═════ Dataset entries

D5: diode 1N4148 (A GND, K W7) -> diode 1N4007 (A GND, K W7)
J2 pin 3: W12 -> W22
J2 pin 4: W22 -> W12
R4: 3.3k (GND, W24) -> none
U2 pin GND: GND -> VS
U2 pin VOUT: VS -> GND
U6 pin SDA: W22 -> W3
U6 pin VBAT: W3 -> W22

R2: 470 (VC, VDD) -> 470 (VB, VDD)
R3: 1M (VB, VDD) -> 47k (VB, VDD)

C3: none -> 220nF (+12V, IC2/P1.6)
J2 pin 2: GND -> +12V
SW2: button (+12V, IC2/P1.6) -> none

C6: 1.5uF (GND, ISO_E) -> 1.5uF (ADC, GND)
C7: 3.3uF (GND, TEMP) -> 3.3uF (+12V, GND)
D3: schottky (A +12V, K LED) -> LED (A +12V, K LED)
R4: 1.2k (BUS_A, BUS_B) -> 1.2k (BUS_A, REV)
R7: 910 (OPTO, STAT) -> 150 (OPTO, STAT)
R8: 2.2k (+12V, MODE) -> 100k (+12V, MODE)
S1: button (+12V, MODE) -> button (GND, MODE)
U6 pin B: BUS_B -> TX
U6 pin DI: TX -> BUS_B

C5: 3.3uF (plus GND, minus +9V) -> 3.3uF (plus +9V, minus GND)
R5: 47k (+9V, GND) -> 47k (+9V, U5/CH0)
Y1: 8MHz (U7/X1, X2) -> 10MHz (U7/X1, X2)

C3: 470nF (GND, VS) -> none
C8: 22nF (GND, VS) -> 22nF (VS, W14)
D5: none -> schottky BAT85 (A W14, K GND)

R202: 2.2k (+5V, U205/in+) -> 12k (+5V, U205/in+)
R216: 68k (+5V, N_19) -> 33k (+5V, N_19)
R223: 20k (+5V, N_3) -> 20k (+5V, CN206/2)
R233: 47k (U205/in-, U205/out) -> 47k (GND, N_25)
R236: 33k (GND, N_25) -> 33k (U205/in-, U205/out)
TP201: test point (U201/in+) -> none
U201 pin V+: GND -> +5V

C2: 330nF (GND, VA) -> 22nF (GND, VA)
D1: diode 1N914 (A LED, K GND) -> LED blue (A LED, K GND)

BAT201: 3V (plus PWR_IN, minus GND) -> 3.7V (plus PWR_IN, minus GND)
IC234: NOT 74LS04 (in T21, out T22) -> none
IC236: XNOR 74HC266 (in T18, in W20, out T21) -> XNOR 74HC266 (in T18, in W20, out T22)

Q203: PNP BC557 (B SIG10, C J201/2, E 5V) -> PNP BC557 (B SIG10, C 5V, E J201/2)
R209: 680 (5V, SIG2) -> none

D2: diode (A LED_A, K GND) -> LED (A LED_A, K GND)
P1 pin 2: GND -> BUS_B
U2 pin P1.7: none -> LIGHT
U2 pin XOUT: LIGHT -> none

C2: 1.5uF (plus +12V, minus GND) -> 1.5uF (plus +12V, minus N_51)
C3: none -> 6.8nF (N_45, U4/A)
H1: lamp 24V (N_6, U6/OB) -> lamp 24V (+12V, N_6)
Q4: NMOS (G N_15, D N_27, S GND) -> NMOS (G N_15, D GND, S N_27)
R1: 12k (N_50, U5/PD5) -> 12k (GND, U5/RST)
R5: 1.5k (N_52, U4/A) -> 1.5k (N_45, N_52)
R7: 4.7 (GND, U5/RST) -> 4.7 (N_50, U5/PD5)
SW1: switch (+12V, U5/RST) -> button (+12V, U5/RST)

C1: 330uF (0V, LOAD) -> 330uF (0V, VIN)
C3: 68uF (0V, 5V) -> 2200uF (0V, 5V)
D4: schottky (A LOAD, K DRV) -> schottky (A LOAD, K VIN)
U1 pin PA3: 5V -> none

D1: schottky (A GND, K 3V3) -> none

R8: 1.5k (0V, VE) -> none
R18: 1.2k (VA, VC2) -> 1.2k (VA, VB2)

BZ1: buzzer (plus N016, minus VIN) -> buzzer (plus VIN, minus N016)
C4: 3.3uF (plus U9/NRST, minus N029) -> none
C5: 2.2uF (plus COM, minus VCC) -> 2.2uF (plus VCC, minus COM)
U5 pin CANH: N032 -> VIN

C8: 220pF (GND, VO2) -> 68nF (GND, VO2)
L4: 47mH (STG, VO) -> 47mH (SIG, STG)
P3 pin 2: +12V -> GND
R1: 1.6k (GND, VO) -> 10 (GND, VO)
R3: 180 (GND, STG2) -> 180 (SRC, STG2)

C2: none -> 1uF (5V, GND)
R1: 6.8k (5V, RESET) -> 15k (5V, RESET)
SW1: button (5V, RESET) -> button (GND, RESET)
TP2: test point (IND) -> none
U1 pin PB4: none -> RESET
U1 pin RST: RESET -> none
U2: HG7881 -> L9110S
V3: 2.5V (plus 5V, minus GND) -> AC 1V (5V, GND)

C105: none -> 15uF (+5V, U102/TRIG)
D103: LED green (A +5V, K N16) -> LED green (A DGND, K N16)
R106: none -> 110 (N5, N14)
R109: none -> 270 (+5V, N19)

══════════

Directions: Return a copy of each line of the material that holds the word "LOAD".

Finished exercise:
C1: 330uF (0V, LOAD) -> 330uF (0V, VIN)
D4: schottky (A LOAD, K DRV) -> schottky (A LOAD, K VIN)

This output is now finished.